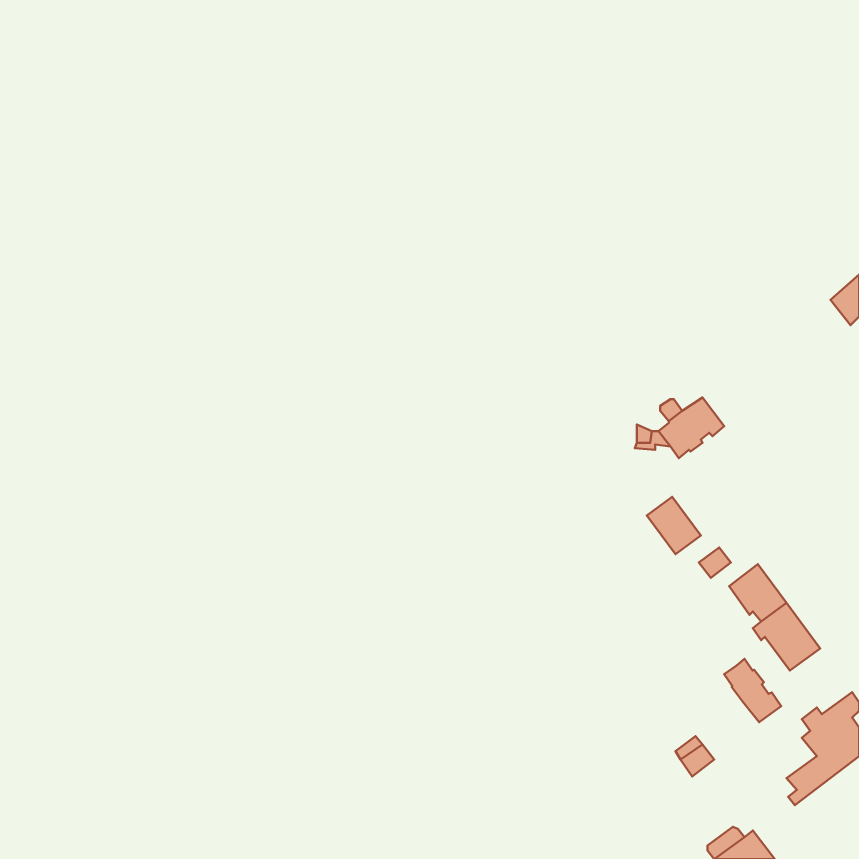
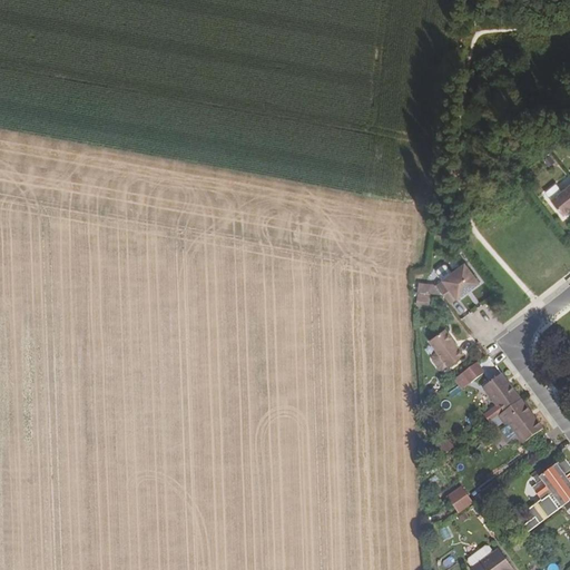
building: [724,659,781,722] -> none

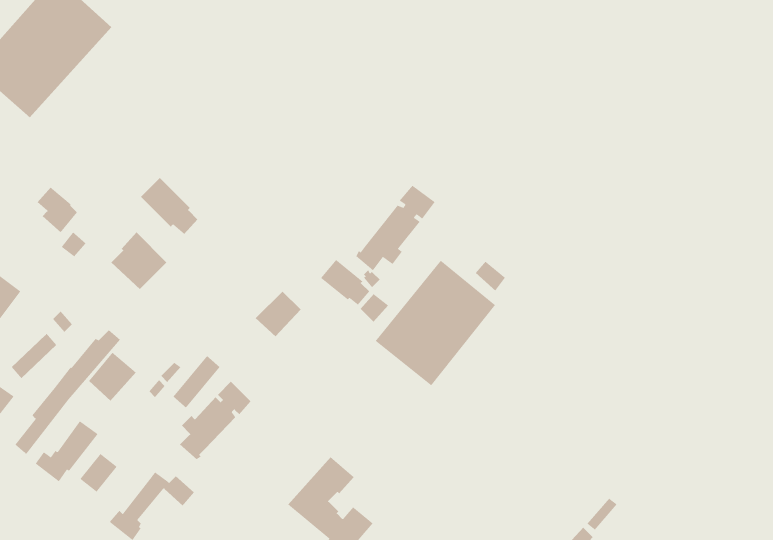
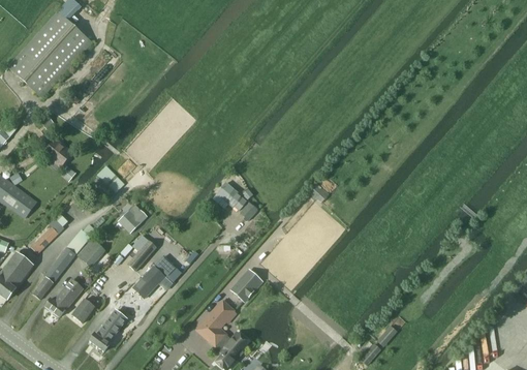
building: [140,177,198,235] -> none
building: [355,185,436,271] -> none
building: [375,260,496,386] -> none
building: [255,291,301,337] -> [119,204,147,232]
building: none -> [233,269,262,300]

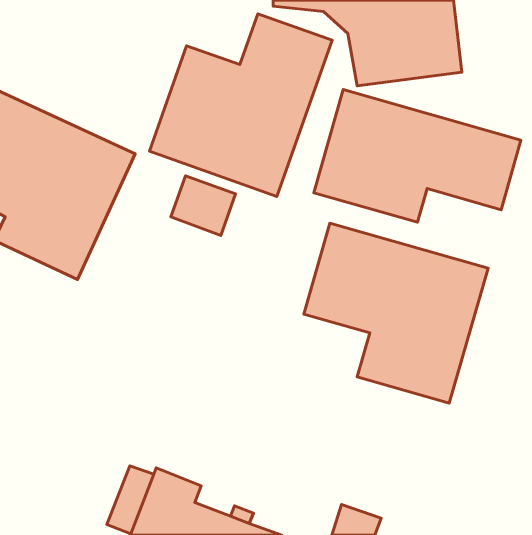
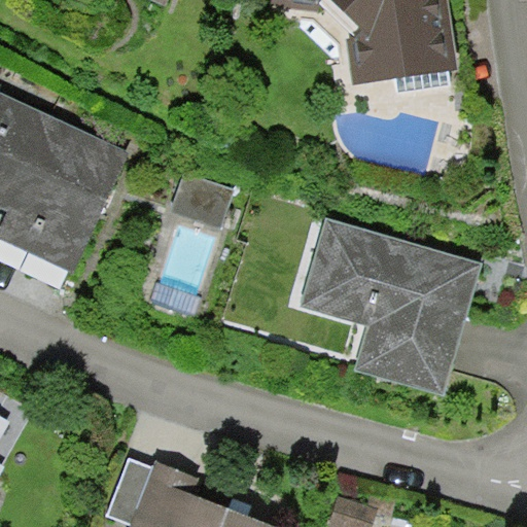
building: [149,14,332,196] -> none
building: [314,89,521,222] -> none

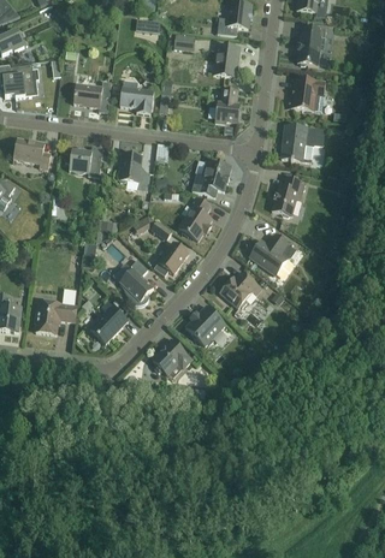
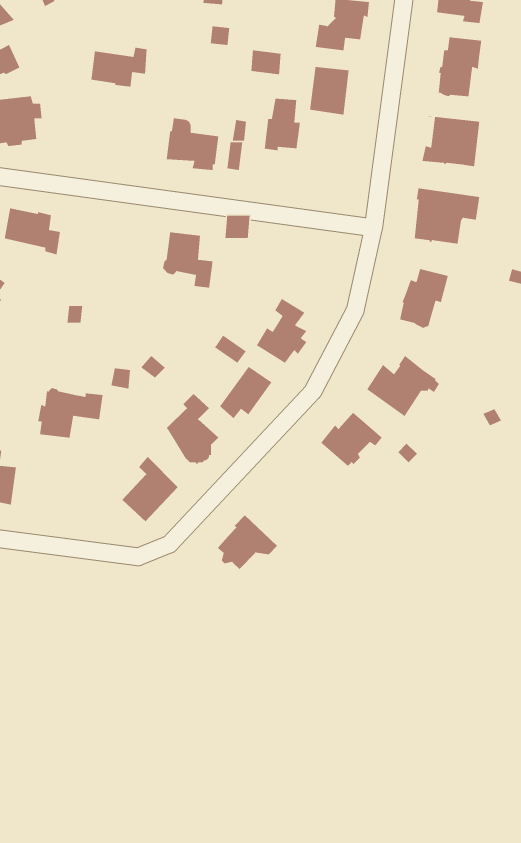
building: [73,81,111,107] -> [91,47,148,87]
building: [215,88,239,123] -> [264,98,301,151]
building: [65,146,102,177] -> none
building: [192,160,231,196] -> none
building: [34,299,77,333] -> [37,387,103,439]
building: [185,304,226,345] -> none

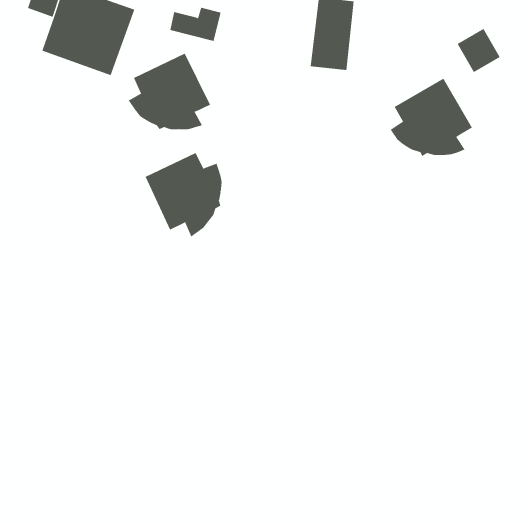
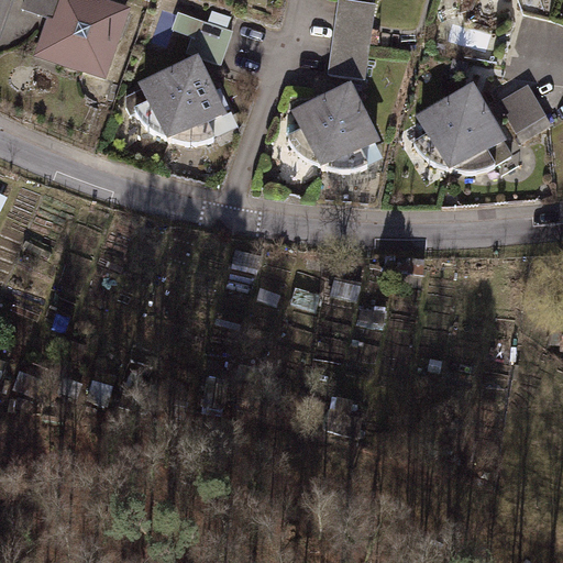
building: [457,28,501,73] -> [497,80,543,128]
building: none -> [286,84,375,165]
building: [145,152,222,237] -> none

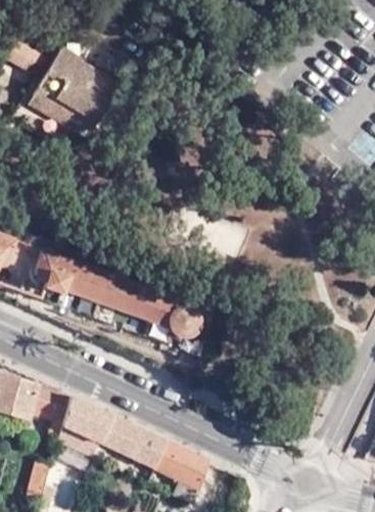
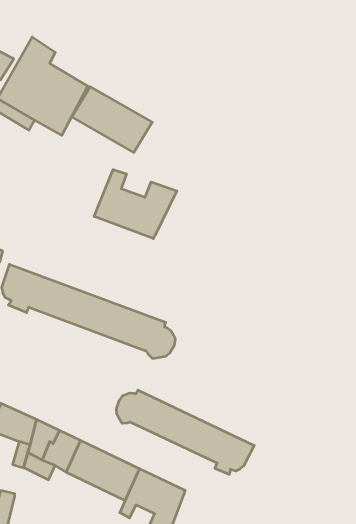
building: none -> [72,87,152,152]
building: none -> [94,170,177,239]
building: none -> [117,390,254,474]

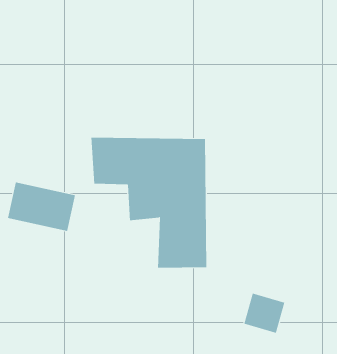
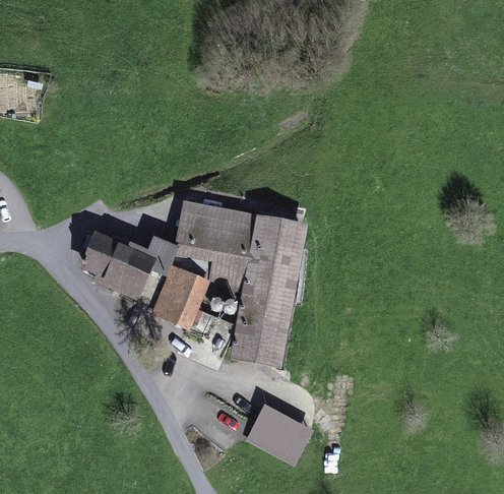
building: none -> [147,264,206,326]
building: [243,293,285,333] -> [248,406,298,454]

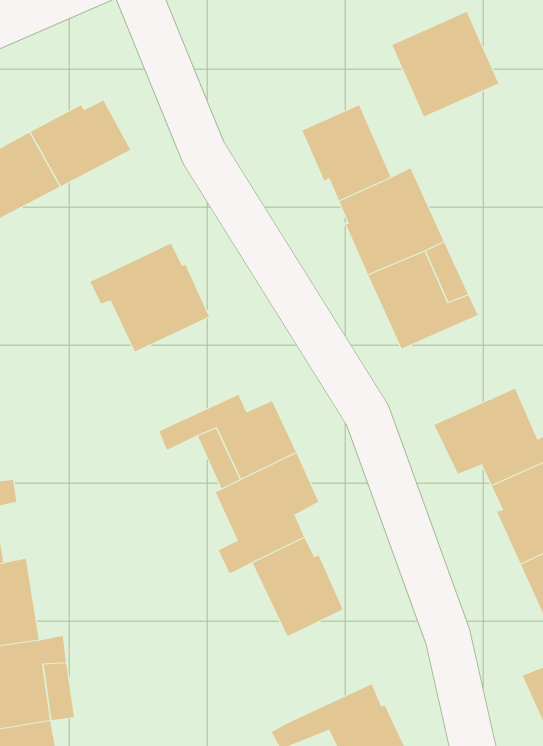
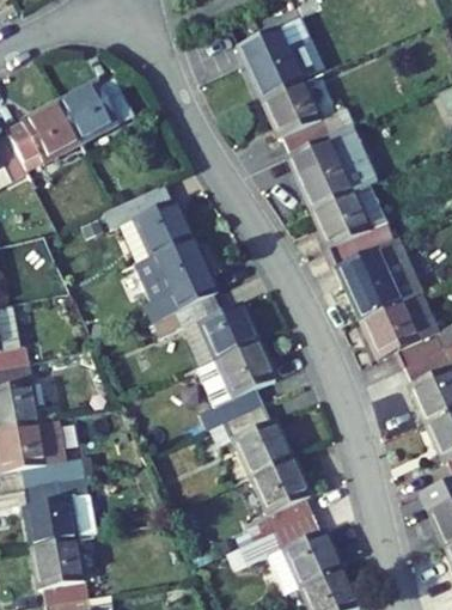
building: [391,11,499,117] -> [238,20,318,99]
building: none -> [336,237,403,318]
building: none -> [135,238,218,325]
building: none -> [245,456,314,539]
----
## Problem description
Please retype all the entries word for word, omitting the pictures.

## Answer section
building: [724,659,781,722] -> none

building: [140,177,198,235] -> none
building: [355,185,436,271] -> none
building: [375,260,496,386] -> none
building: [255,291,301,337] -> [119,204,147,232]
building: none -> [233,269,262,300]

building: [149,14,332,196] -> none
building: [314,89,521,222] -> none

building: [73,81,111,107] -> [91,47,148,87]
building: [215,88,239,123] -> [264,98,301,151]
building: [65,146,102,177] -> none
building: [192,160,231,196] -> none
building: [34,299,77,333] -> [37,387,103,439]
building: [185,304,226,345] -> none

building: [457,28,501,73] -> [497,80,543,128]
building: none -> [286,84,375,165]
building: [145,152,222,237] -> none

building: none -> [72,87,152,152]
building: none -> [94,170,177,239]
building: none -> [117,390,254,474]

building: none -> [147,264,206,326]
building: [243,293,285,333] -> [248,406,298,454]

building: [391,11,499,117] -> [238,20,318,99]
building: none -> [336,237,403,318]
building: none -> [135,238,218,325]
building: none -> [245,456,314,539]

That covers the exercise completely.